TASK ITEM: Output all records exactly, with no images.

EXTRACTED RECORDS:
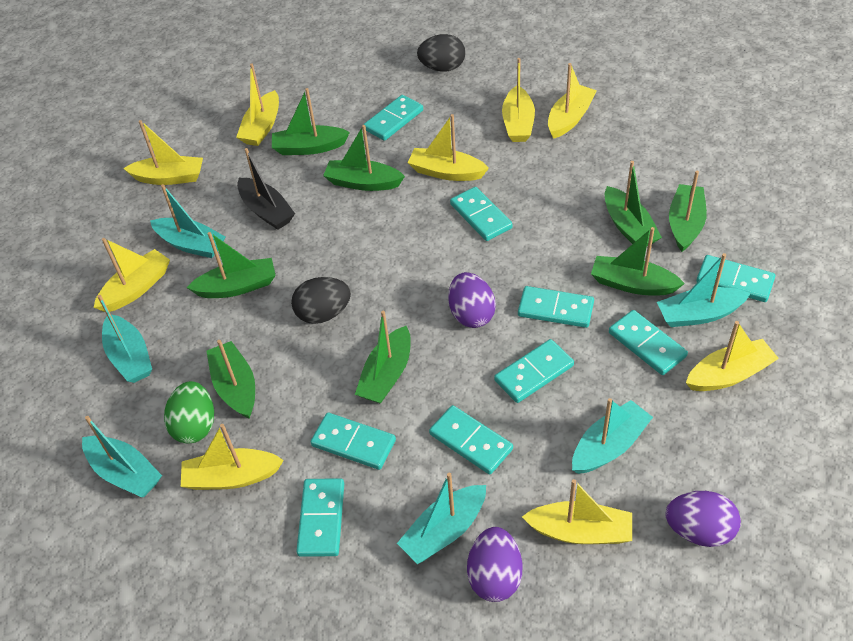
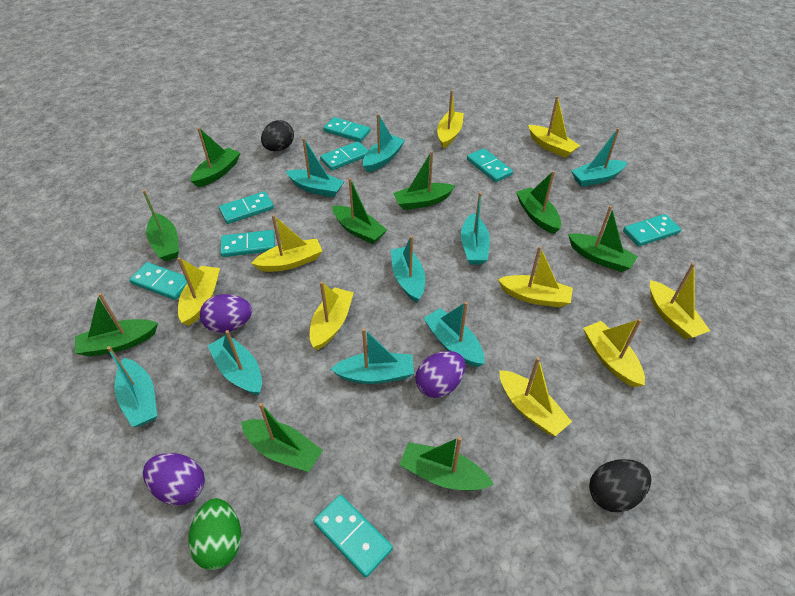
black boat: 1 -> 0
green boat: 8 -> 9
turquoise boat: 6 -> 9
turquoise domino: 9 -> 8

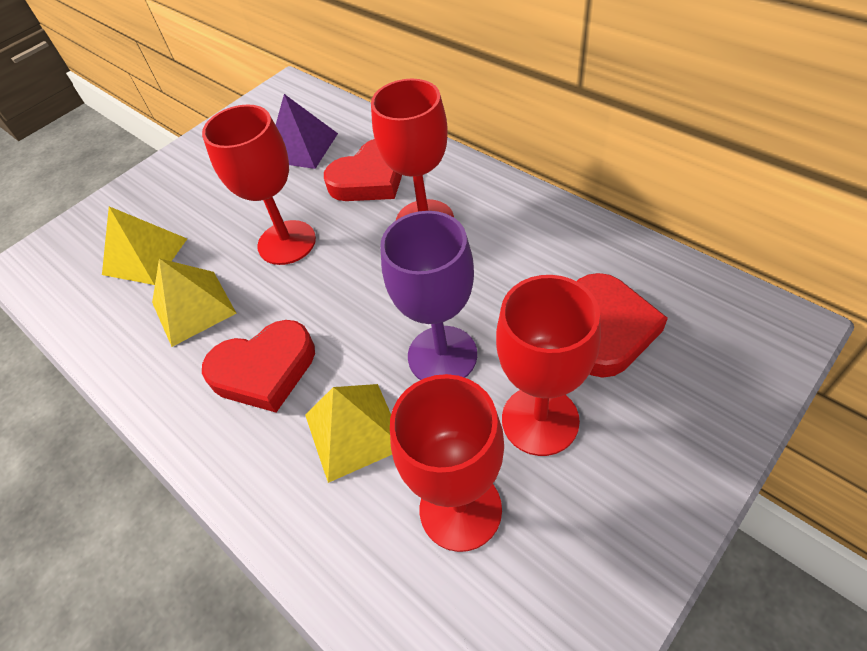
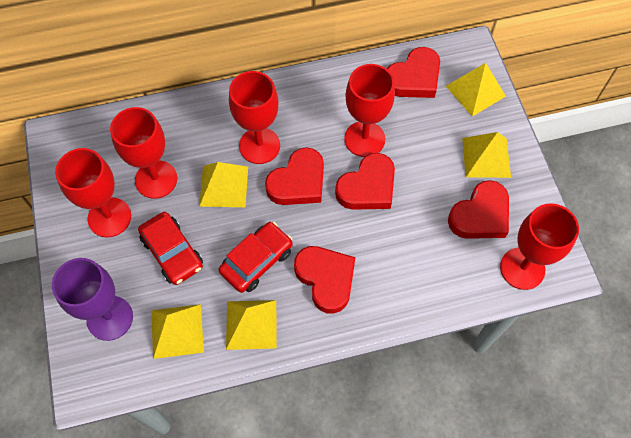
purple pyramid: 1 -> 0
red car: 0 -> 2
red goblet: 4 -> 5
red heart: 3 -> 5
yellow pyramid: 3 -> 5

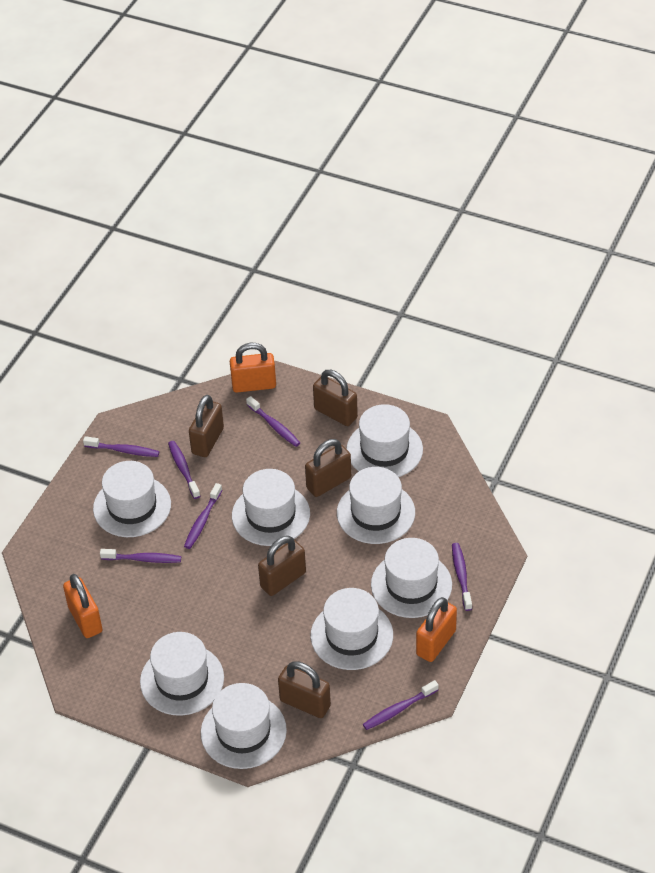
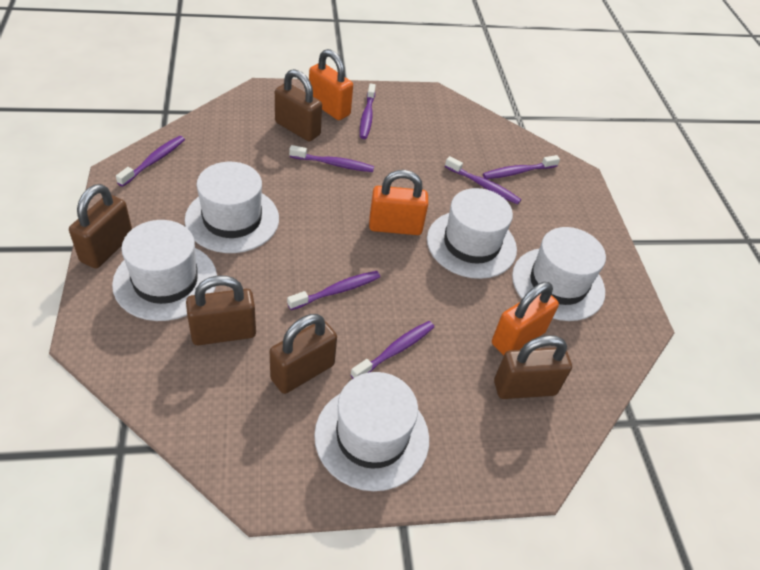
white hat: 8 -> 5

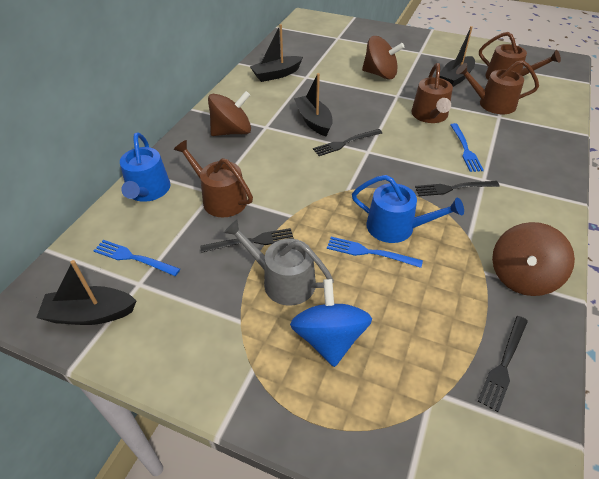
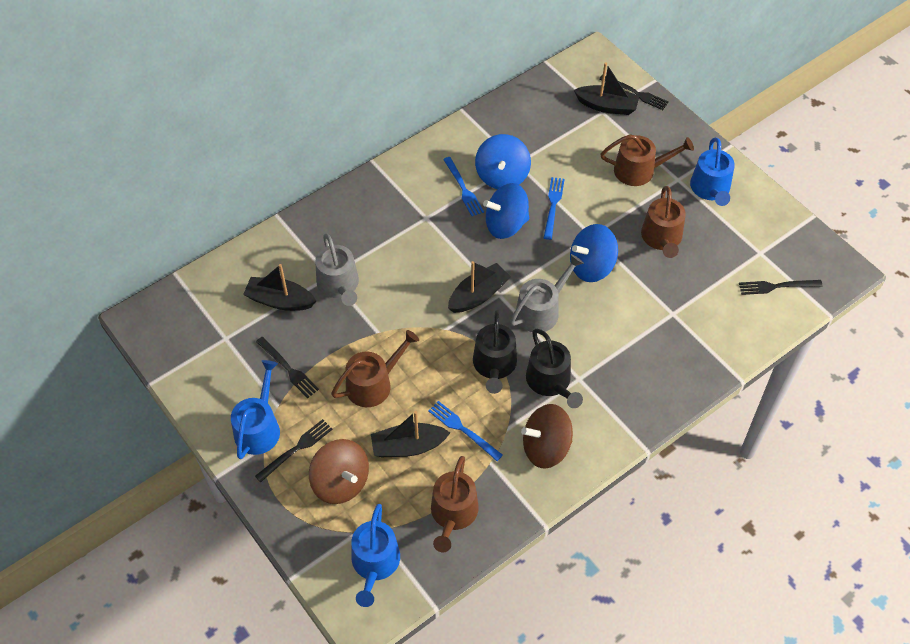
black watering can: 0 -> 2
blue spinning top: 1 -> 3
blue watering can: 2 -> 3
brown spinning top: 3 -> 2
grey watering can: 1 -> 2

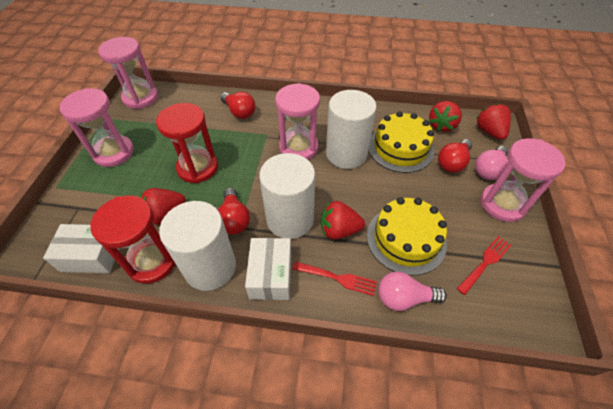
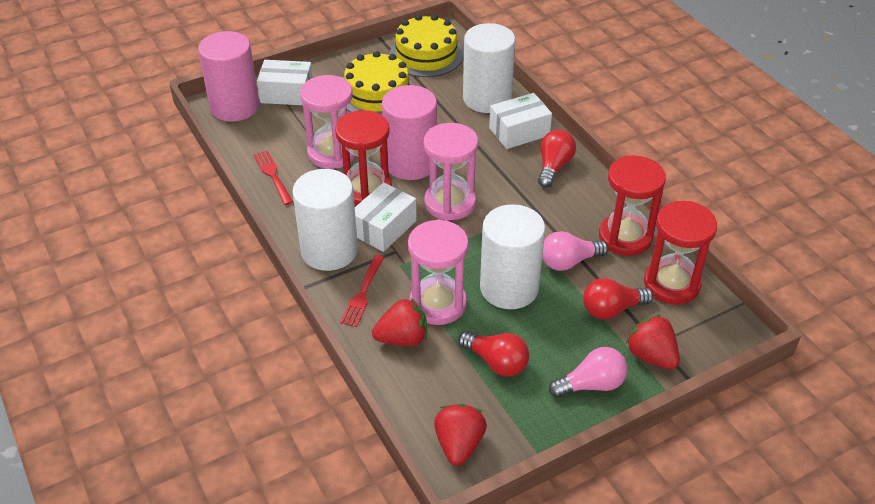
pink cylinder: 0 -> 2
pink hourglass: 4 -> 3
red hourglass: 2 -> 3
red strawberry: 4 -> 3
white box: 2 -> 3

WRITTEN ANSWER:
black boat: 1 -> 0
green boat: 8 -> 9
turquoise boat: 6 -> 9
turquoise domino: 9 -> 8

purple pyramid: 1 -> 0
red car: 0 -> 2
red goblet: 4 -> 5
red heart: 3 -> 5
yellow pyramid: 3 -> 5

white hat: 8 -> 5

black watering can: 0 -> 2
blue spinning top: 1 -> 3
blue watering can: 2 -> 3
brown spinning top: 3 -> 2
grey watering can: 1 -> 2

pink cylinder: 0 -> 2
pink hourglass: 4 -> 3
red hourglass: 2 -> 3
red strawberry: 4 -> 3
white box: 2 -> 3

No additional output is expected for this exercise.